EXERCISE GOAL: All pictures are to be excluded when the data below is output verbatim.

PROVIDED RECORDS:
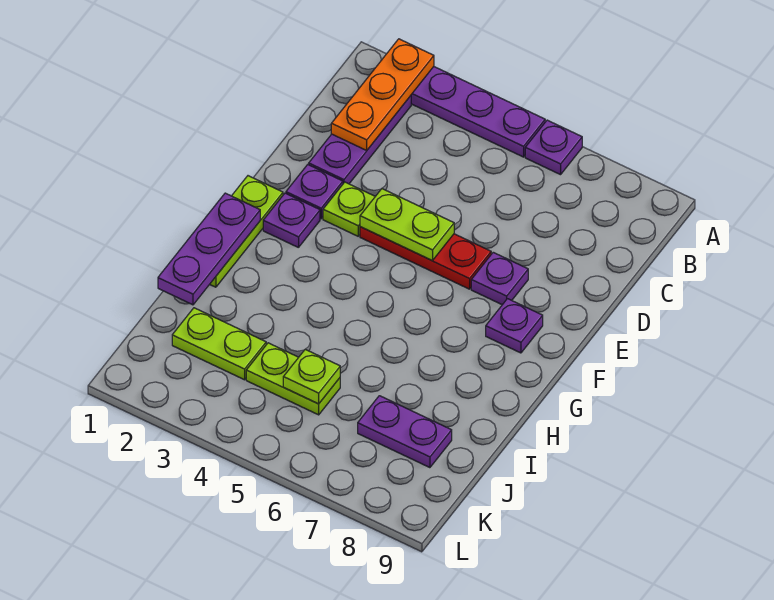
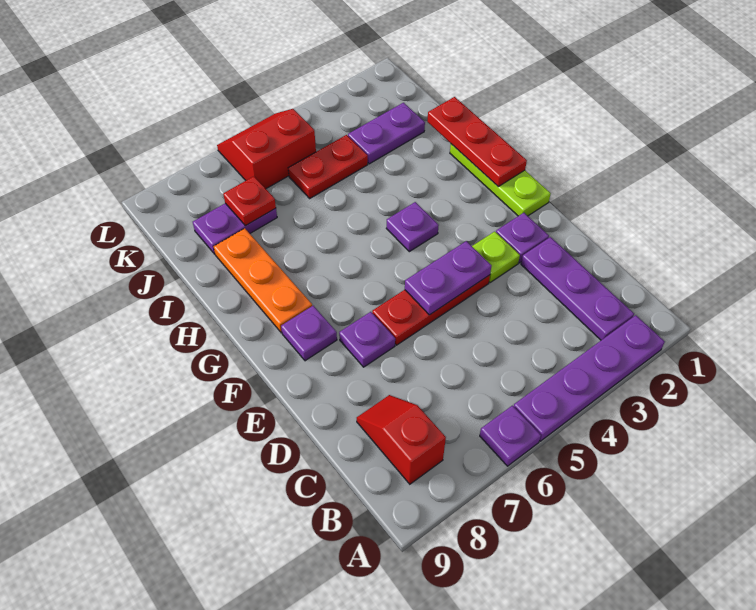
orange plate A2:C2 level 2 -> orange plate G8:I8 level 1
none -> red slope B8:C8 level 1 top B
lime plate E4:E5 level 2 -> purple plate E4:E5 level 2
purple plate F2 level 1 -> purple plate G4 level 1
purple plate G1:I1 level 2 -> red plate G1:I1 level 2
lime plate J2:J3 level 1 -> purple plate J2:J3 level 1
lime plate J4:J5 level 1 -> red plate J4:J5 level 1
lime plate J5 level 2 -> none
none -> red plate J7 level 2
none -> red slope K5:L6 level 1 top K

EXERCISE RESPONSE:
orange plate A2:C2 level 2 -> orange plate G8:I8 level 1
none -> red slope B8:C8 level 1 top B
lime plate E4:E5 level 2 -> purple plate E4:E5 level 2
purple plate F2 level 1 -> purple plate G4 level 1
purple plate G1:I1 level 2 -> red plate G1:I1 level 2
lime plate J2:J3 level 1 -> purple plate J2:J3 level 1
lime plate J4:J5 level 1 -> red plate J4:J5 level 1
lime plate J5 level 2 -> none
none -> red plate J7 level 2
none -> red slope K5:L6 level 1 top K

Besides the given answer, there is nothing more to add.